### PROBLEM
Filter this listing down to the lines that contain the word "clock", and copy them.

##### DATA EXCERPT #####

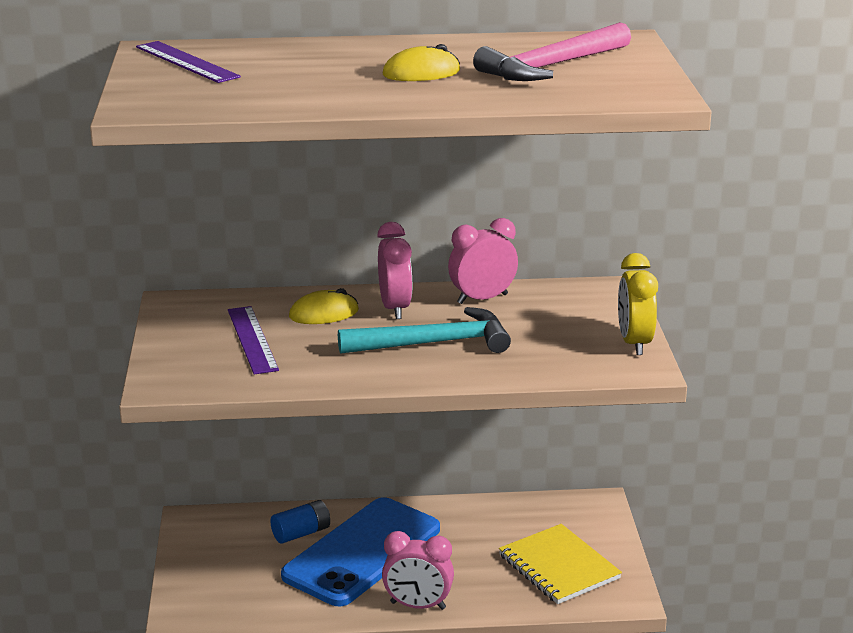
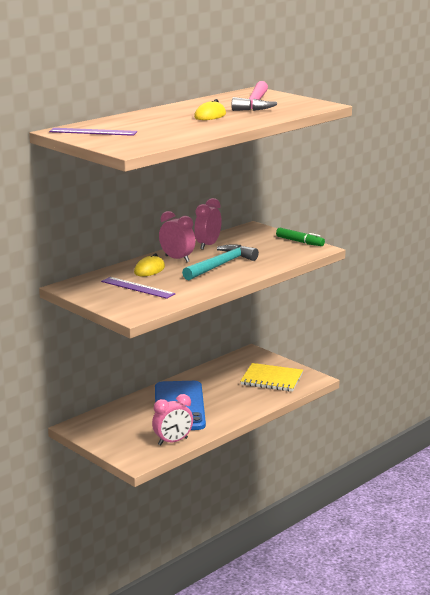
camera: 40 degrees left, 5 degrees down
blue battery [270,500,330,544] -> none
pink clock [382,531,454,610] -> pink clock moved to [152,394,193,445]
yellow clock [618,253,658,355] -> green marker [276,228,325,246]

#####

### WRITTEN SOLUTION
pink clock [382,531,454,610] -> pink clock moved to [152,394,193,445]
yellow clock [618,253,658,355] -> green marker [276,228,325,246]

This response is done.